» **About this task**
The entries are to be written out word for word, with their images left out.

Data excerpts:

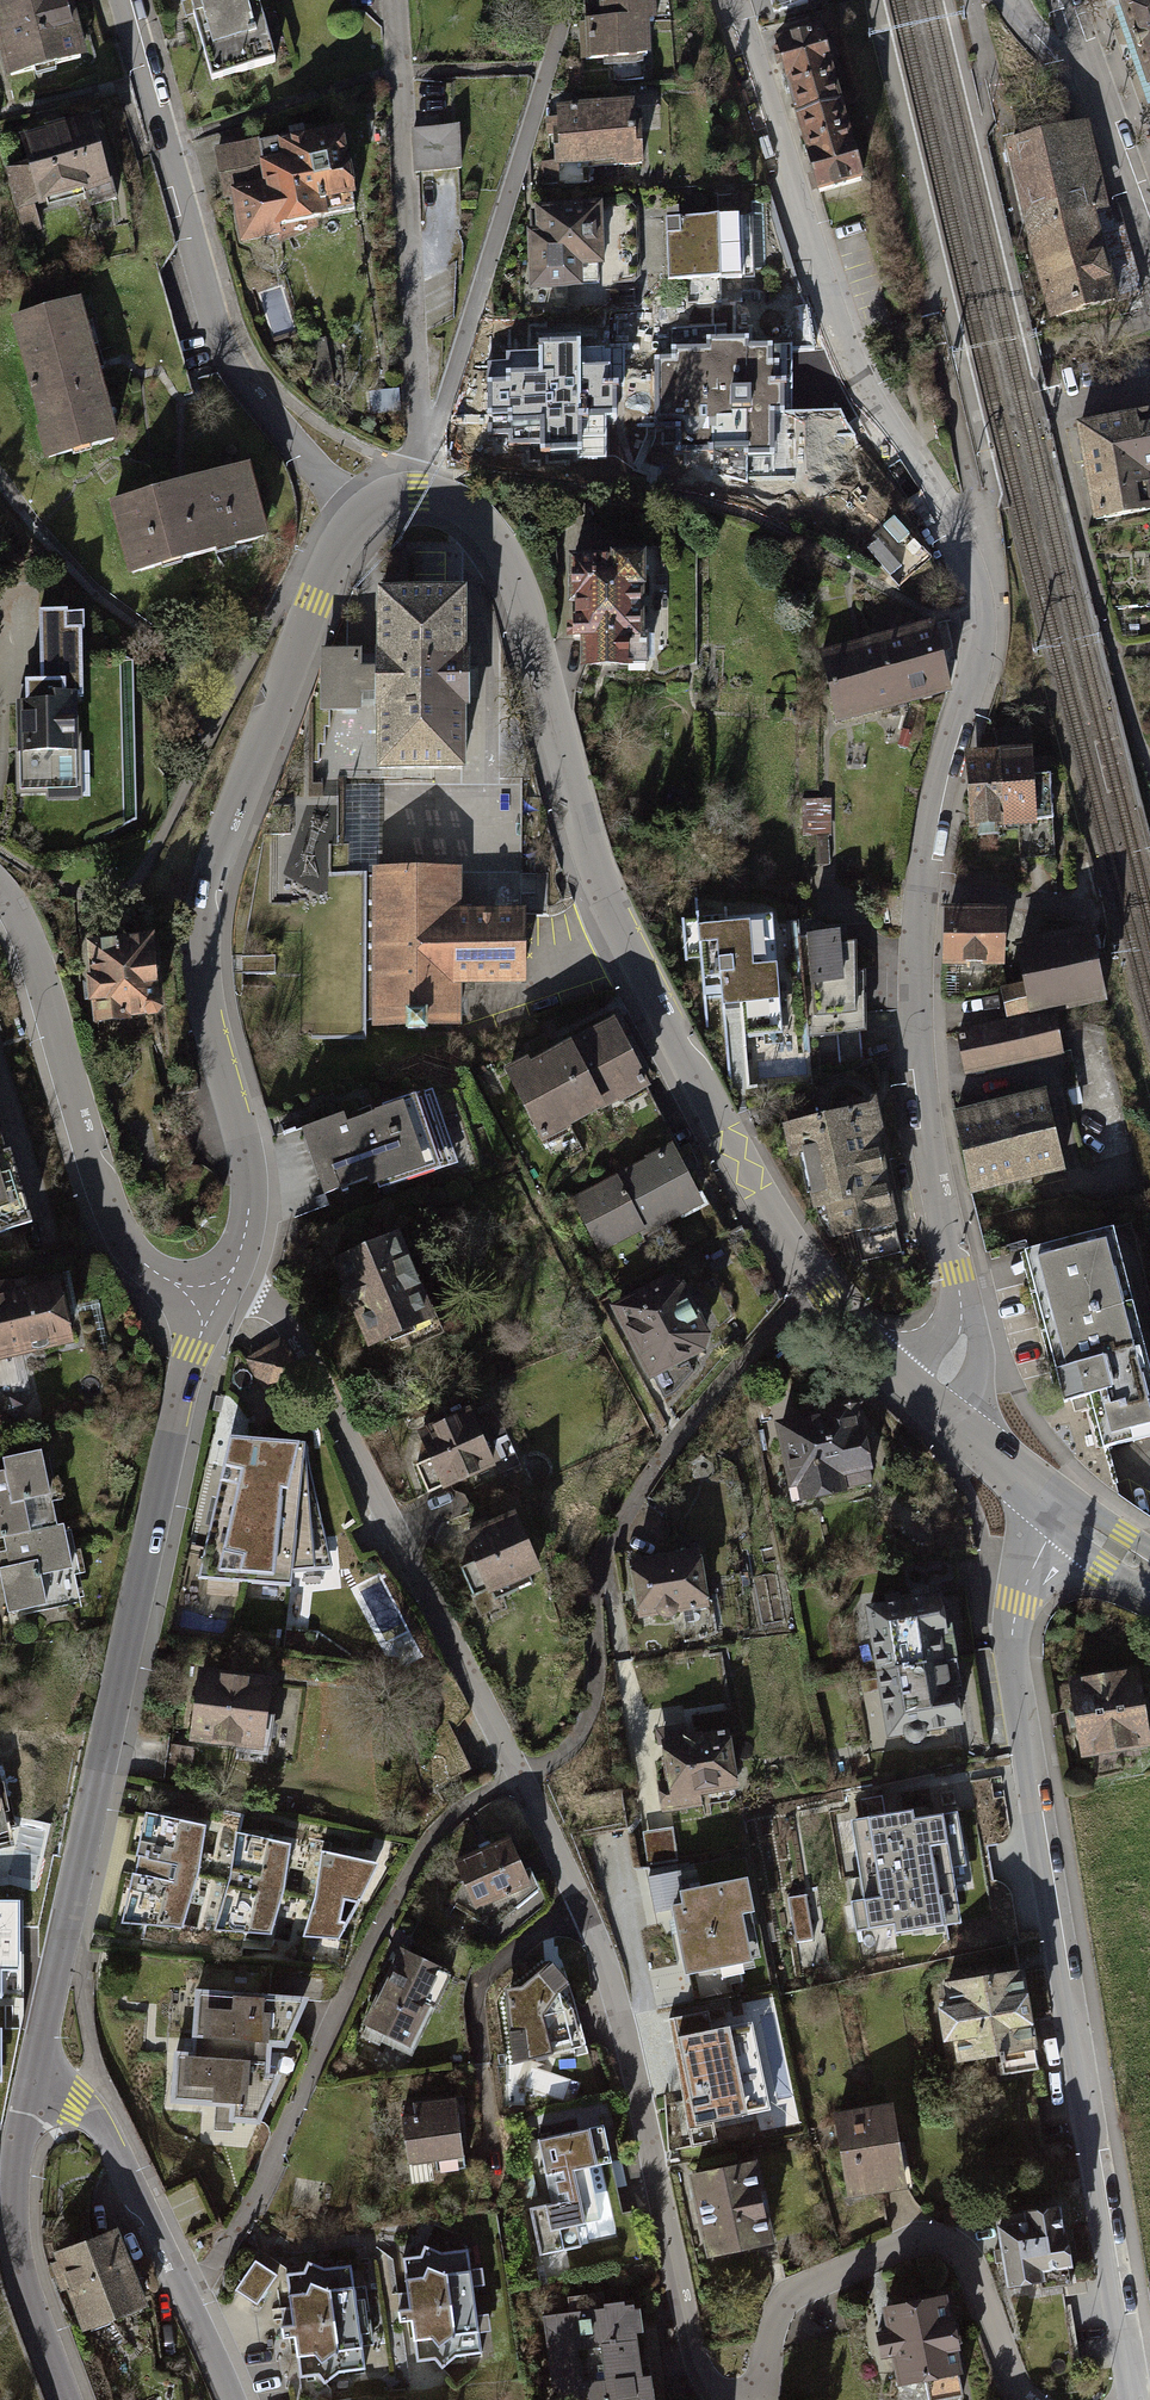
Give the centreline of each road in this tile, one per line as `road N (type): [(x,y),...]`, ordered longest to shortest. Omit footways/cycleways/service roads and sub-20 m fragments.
road 1 (residential): [(933,1404),(957,1370),(965,1321),(917,1074),(915,967),(943,772),(978,650),(981,610),(955,534),(846,360),(731,0)]
road 2 (residential): [(736,2399),(707,2381),(690,2338),(602,1973),(516,1780),(285,1322),(226,1286)]
road 3 (tertiary): [(933,1404),(873,1350),(789,1243),(642,975),(602,887),(517,584),(492,534),(458,503),(417,491),(381,502),(358,524)]
road 4 (residential): [(1136,2399),(1011,1648),(1026,1581),(1066,1514)]
road 5 (tertiary): [(216,1305),(180,1384),(34,2082)]
road 6 (tertiary): [(358,524),(314,603),(208,896),(208,1011),(250,1192),(226,1286)]
road 7 (residential): [(126,0),(238,376),(358,524)]
road 8 (residential): [(216,1305),(150,1269),(123,1239),(39,963),(0,891)]
road 9 (residential): [(759,2399),(771,2325),(798,2290),(924,2237),(957,2247),(975,2275),(1017,2384),(1032,2399)]
road 10 (residential): [(236,2399),(99,2131),(34,2082)]
road 11 (tertiary): [(34,2082),(12,2201),(29,2300),(66,2399)]
road 12 (residential): [(1086,68),(1149,254)]
road 13 (tertiary): [(1066,1514),(933,1404)]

» **Exercise answer**
Give the centreline of each road in this tile, one per line as `road N (type): [(x,y),...]`, ordered longest to shortest. Omit footways/cycleways/service roads and sub-20 m fragments.
road 1 (residential): [(933,1404),(957,1370),(965,1321),(917,1074),(915,967),(943,772),(978,650),(981,610),(955,534),(846,360),(731,0)]
road 2 (residential): [(736,2399),(707,2381),(690,2338),(602,1973),(516,1780),(285,1322),(226,1286)]
road 3 (tertiary): [(933,1404),(873,1350),(789,1243),(642,975),(602,887),(517,584),(492,534),(458,503),(417,491),(381,502),(358,524)]
road 4 (residential): [(1136,2399),(1011,1648),(1026,1581),(1066,1514)]
road 5 (tertiary): [(216,1305),(180,1384),(34,2082)]
road 6 (tertiary): [(358,524),(314,603),(208,896),(208,1011),(250,1192),(226,1286)]
road 7 (residential): [(126,0),(238,376),(358,524)]
road 8 (residential): [(216,1305),(150,1269),(123,1239),(39,963),(0,891)]
road 9 (residential): [(759,2399),(771,2325),(798,2290),(924,2237),(957,2247),(975,2275),(1017,2384),(1032,2399)]
road 10 (residential): [(236,2399),(99,2131),(34,2082)]
road 11 (tertiary): [(34,2082),(12,2201),(29,2300),(66,2399)]
road 12 (residential): [(1086,68),(1149,254)]
road 13 (tertiary): [(1066,1514),(933,1404)]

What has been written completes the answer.